[Modification records]
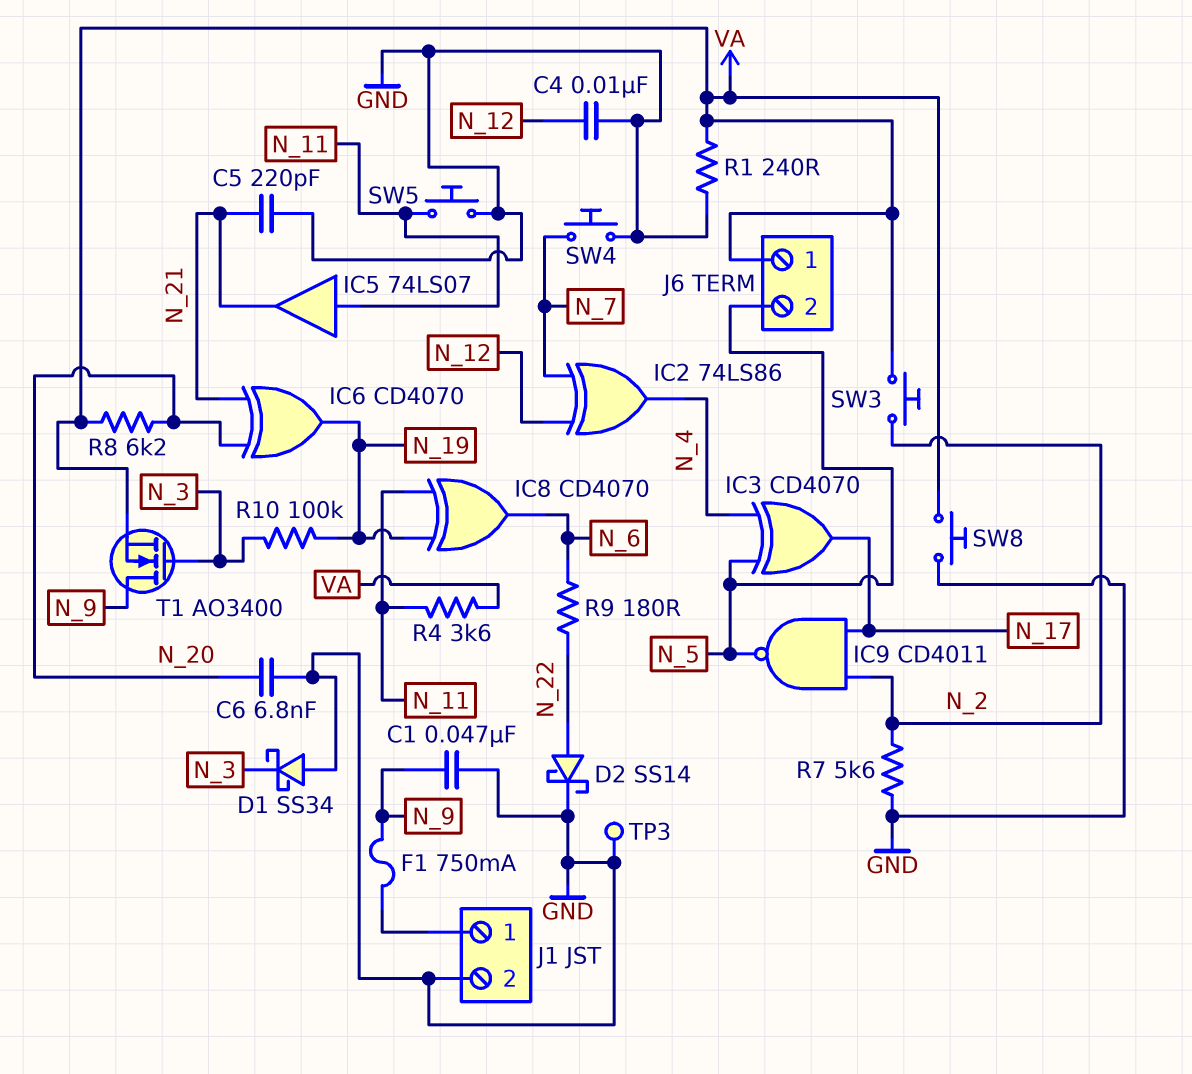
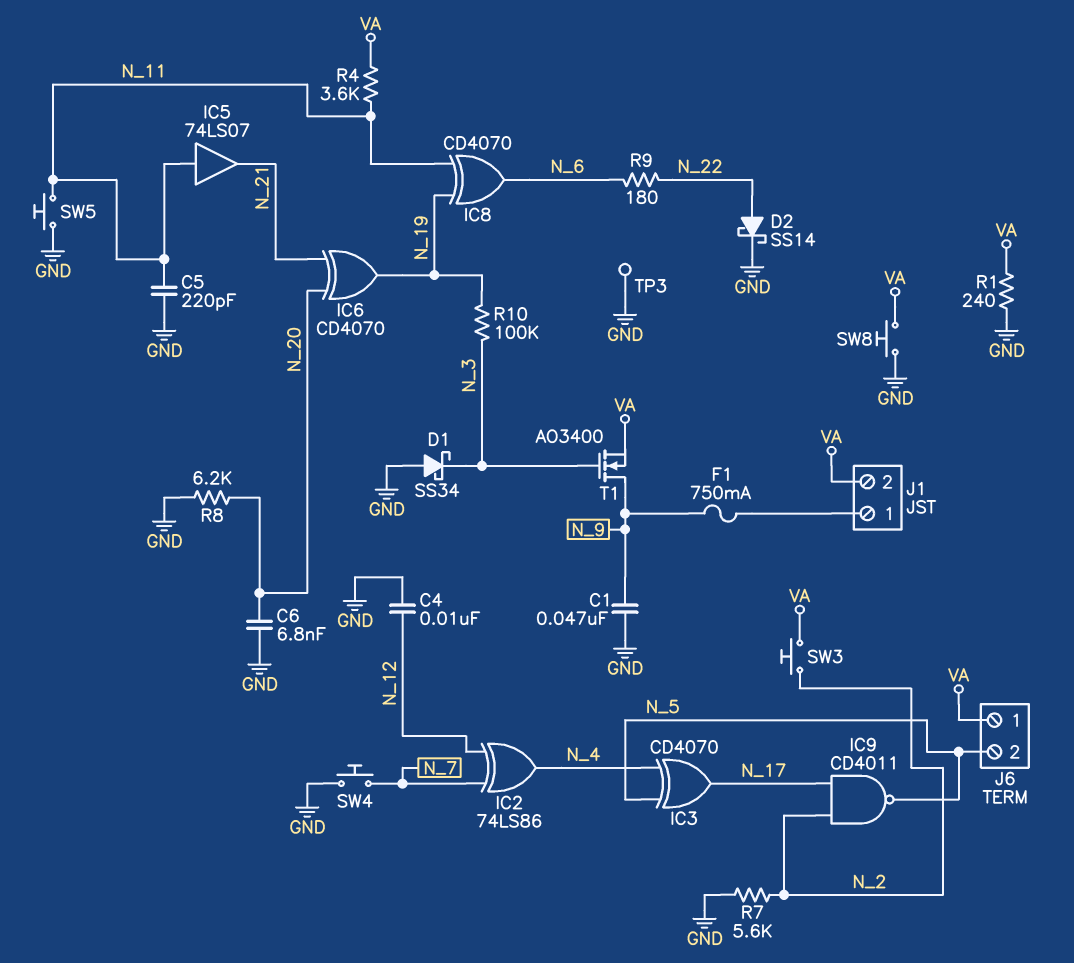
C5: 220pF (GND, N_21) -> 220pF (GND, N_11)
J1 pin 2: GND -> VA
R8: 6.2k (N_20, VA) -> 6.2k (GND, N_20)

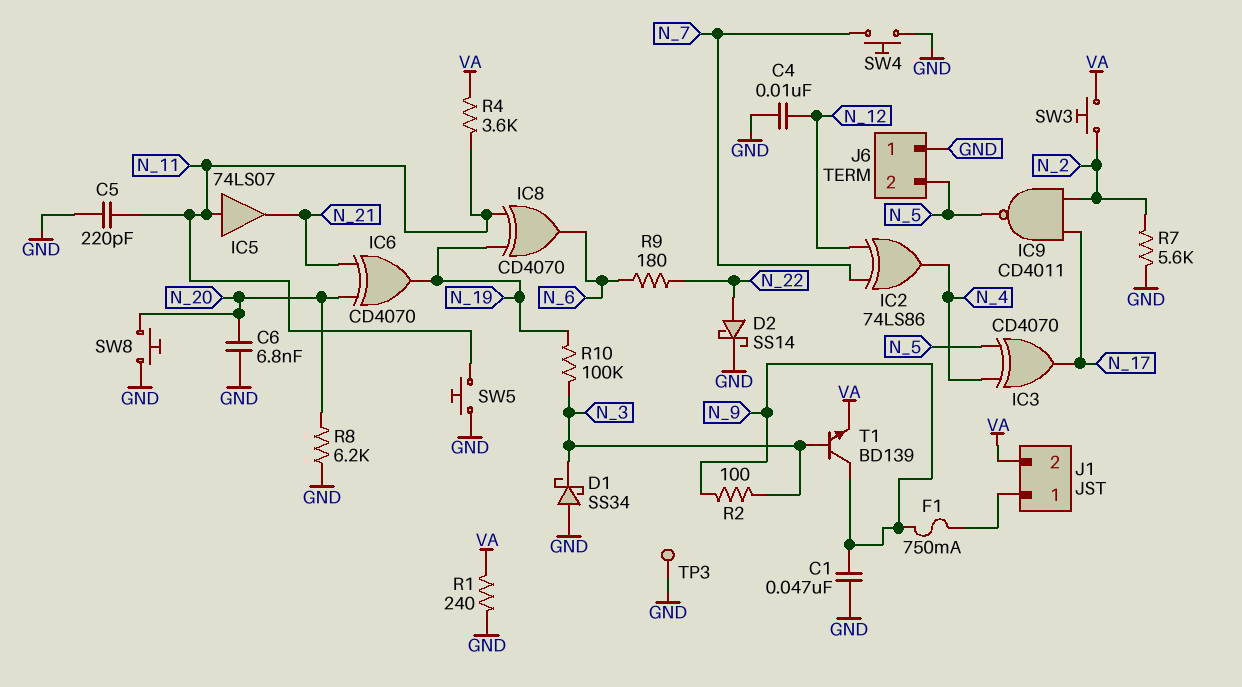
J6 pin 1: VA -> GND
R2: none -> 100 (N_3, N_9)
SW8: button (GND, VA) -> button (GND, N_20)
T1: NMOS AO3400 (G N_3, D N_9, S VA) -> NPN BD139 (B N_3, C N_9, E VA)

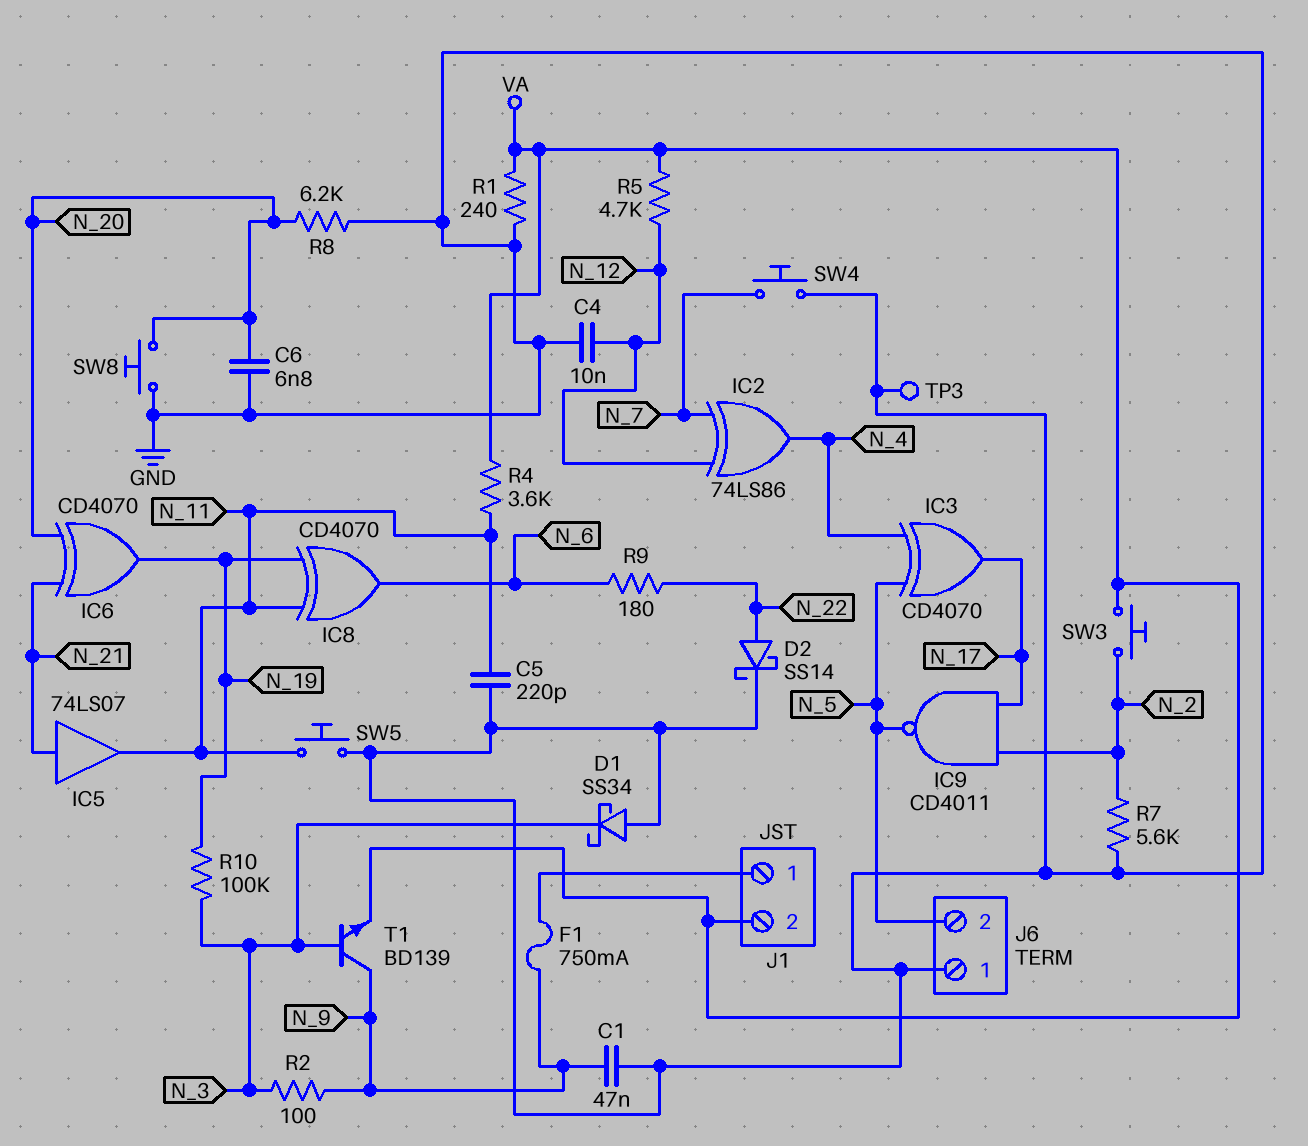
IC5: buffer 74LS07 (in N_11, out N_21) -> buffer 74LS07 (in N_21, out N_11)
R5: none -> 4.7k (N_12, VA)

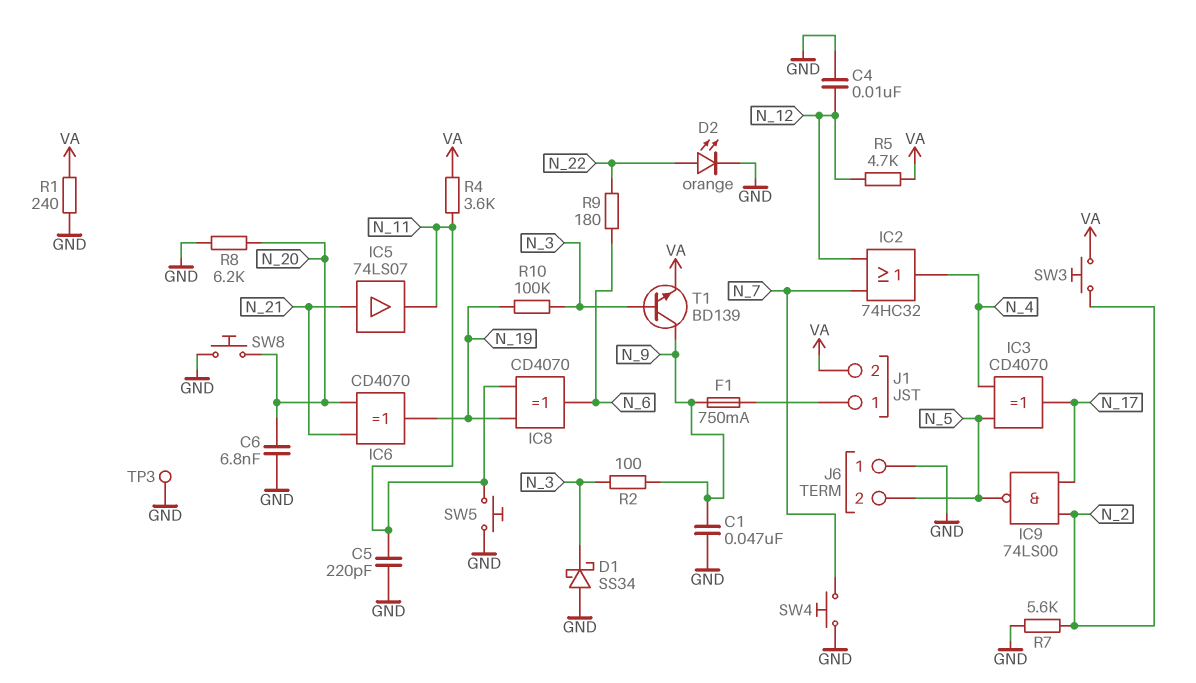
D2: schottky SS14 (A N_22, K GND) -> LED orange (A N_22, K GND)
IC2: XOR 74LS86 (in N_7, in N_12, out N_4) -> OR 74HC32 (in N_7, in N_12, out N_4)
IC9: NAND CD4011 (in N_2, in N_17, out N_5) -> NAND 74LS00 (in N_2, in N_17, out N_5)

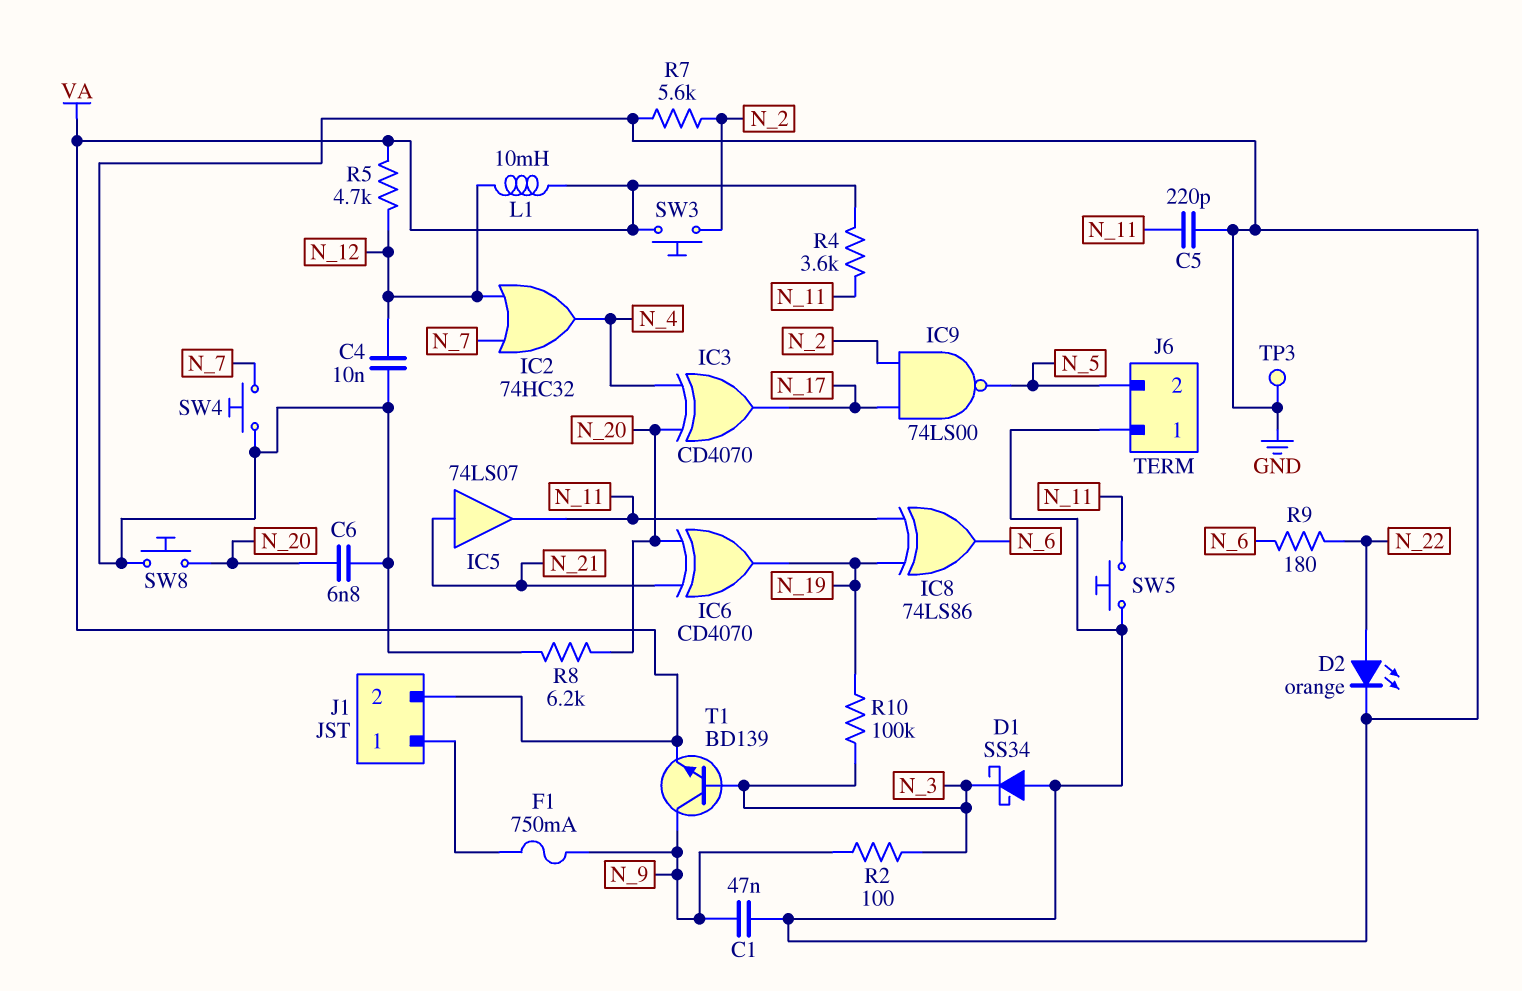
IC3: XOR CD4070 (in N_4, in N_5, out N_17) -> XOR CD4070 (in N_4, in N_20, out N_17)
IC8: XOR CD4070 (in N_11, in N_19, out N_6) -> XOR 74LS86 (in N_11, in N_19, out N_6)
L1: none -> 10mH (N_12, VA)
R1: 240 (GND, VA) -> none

==

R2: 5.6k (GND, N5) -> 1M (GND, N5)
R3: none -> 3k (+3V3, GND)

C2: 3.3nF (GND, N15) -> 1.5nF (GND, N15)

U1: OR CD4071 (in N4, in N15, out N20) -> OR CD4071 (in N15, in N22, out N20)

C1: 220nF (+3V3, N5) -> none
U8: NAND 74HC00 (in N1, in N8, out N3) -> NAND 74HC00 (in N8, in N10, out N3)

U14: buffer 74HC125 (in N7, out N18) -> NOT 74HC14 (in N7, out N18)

* * *

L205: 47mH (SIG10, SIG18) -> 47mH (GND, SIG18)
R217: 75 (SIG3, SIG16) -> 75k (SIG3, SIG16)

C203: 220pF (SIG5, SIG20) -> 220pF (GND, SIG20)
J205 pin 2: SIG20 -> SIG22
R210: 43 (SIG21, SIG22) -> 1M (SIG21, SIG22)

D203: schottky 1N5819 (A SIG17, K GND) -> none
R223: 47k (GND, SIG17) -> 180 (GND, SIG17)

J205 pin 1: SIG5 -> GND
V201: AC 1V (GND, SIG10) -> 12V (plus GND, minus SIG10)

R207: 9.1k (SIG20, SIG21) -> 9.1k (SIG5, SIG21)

## ACTION ITEM
From the data above, copy each line that has the string "none".

## ANSWER SECTION
R2: none -> 100 (N_3, N_9)
R5: none -> 4.7k (N_12, VA)
L1: none -> 10mH (N_12, VA)
R1: 240 (GND, VA) -> none
R3: none -> 3k (+3V3, GND)
C1: 220nF (+3V3, N5) -> none
D203: schottky 1N5819 (A SIG17, K GND) -> none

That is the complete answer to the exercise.